▶ _Description of the task_:
All that is needed is the run of lines from the top of the entries to the line with "purple 1x2 brick [298,280,371,355] -> none", that line included, repeated exactly and free of pictures.

(Scene image comparisons)
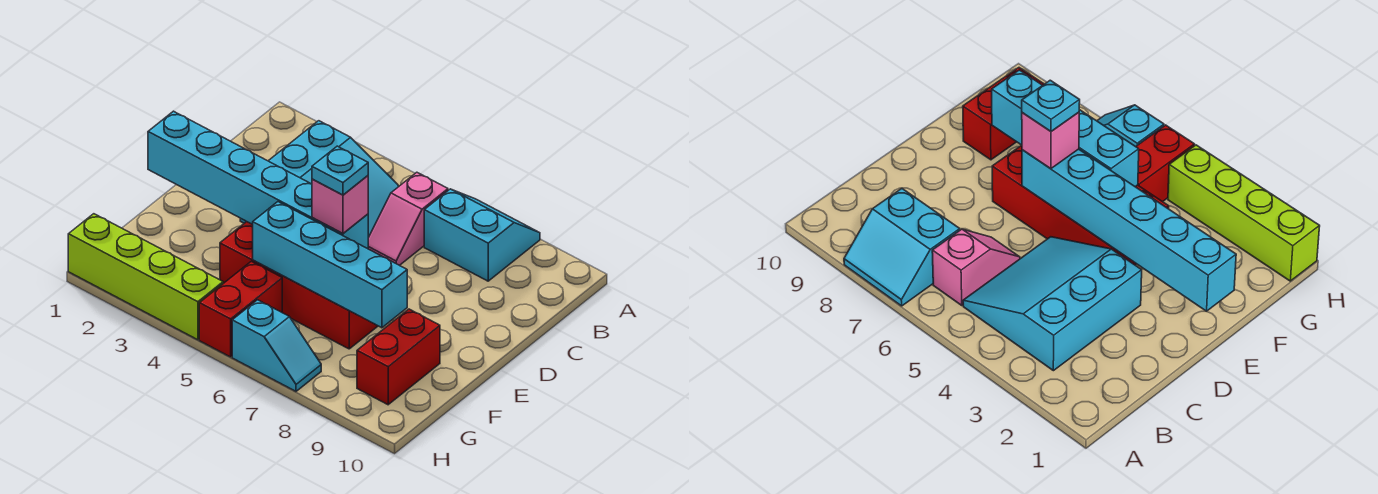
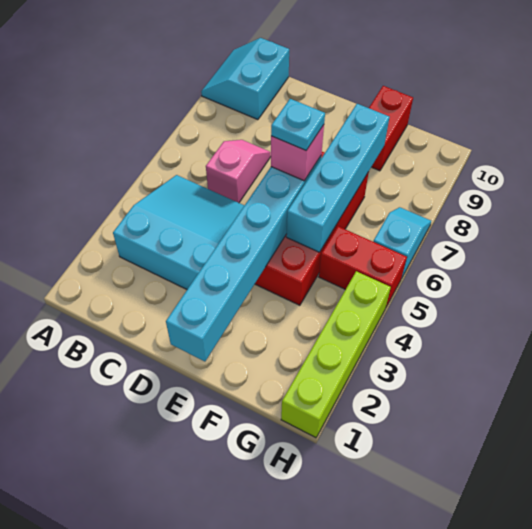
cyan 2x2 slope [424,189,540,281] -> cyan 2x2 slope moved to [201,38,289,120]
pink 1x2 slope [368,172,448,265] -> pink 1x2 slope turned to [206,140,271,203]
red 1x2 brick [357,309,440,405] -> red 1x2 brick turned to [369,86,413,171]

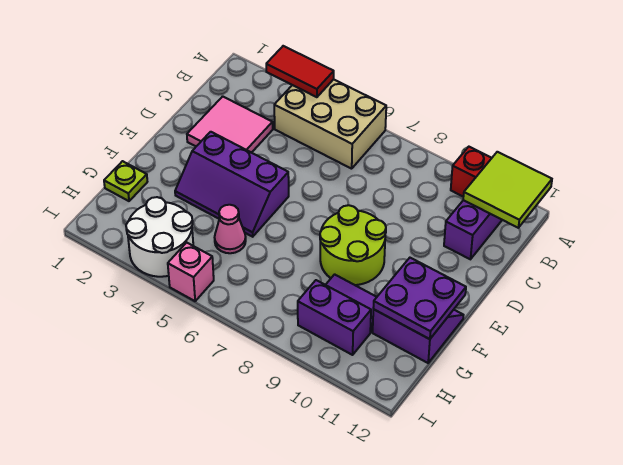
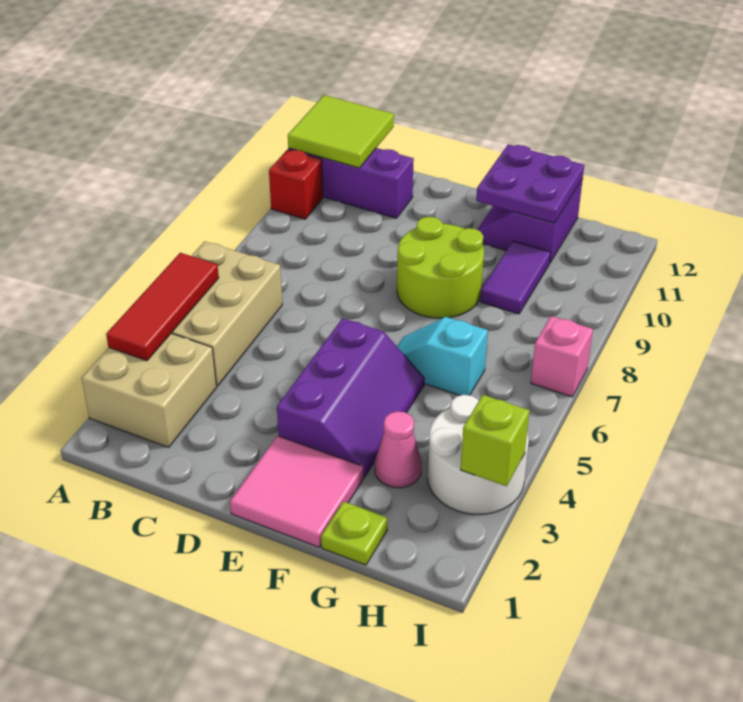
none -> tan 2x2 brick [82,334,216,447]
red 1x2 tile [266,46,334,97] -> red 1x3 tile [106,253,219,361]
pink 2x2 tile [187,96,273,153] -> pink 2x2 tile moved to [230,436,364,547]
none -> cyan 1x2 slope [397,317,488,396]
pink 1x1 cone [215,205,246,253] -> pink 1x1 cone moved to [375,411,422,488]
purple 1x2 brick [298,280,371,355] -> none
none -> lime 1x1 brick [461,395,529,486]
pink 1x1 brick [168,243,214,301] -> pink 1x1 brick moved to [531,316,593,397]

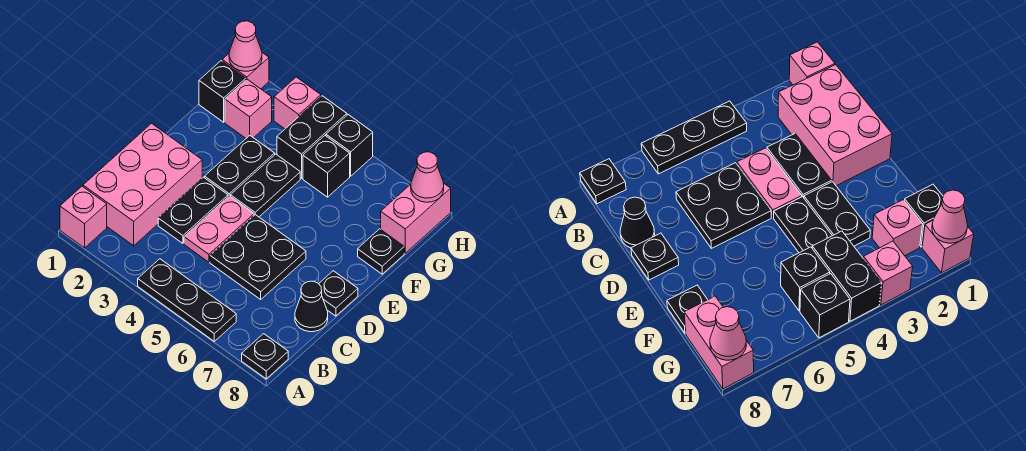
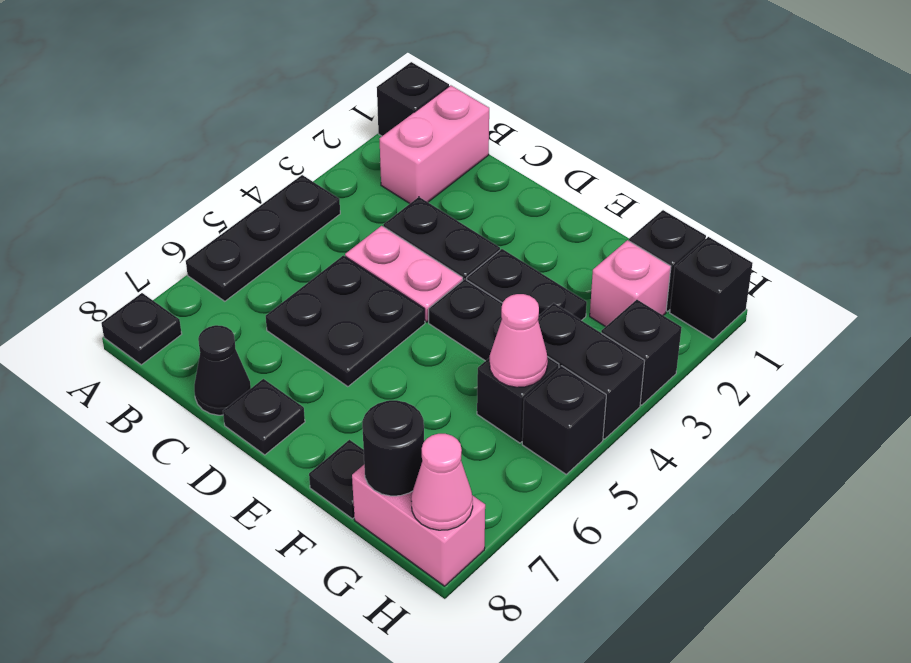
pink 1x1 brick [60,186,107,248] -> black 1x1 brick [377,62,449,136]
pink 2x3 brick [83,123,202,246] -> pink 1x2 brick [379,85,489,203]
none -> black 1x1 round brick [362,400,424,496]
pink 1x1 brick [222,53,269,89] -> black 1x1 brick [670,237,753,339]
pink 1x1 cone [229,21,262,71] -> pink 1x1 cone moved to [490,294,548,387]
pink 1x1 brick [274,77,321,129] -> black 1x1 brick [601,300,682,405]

▶ _Answer space_:
cyan 2x2 slope [424,189,540,281] -> cyan 2x2 slope moved to [201,38,289,120]
pink 1x2 slope [368,172,448,265] -> pink 1x2 slope turned to [206,140,271,203]
red 1x2 brick [357,309,440,405] -> red 1x2 brick turned to [369,86,413,171]

none -> tan 2x2 brick [82,334,216,447]
red 1x2 tile [266,46,334,97] -> red 1x3 tile [106,253,219,361]
pink 2x2 tile [187,96,273,153] -> pink 2x2 tile moved to [230,436,364,547]
none -> cyan 1x2 slope [397,317,488,396]
pink 1x1 cone [215,205,246,253] -> pink 1x1 cone moved to [375,411,422,488]
purple 1x2 brick [298,280,371,355] -> none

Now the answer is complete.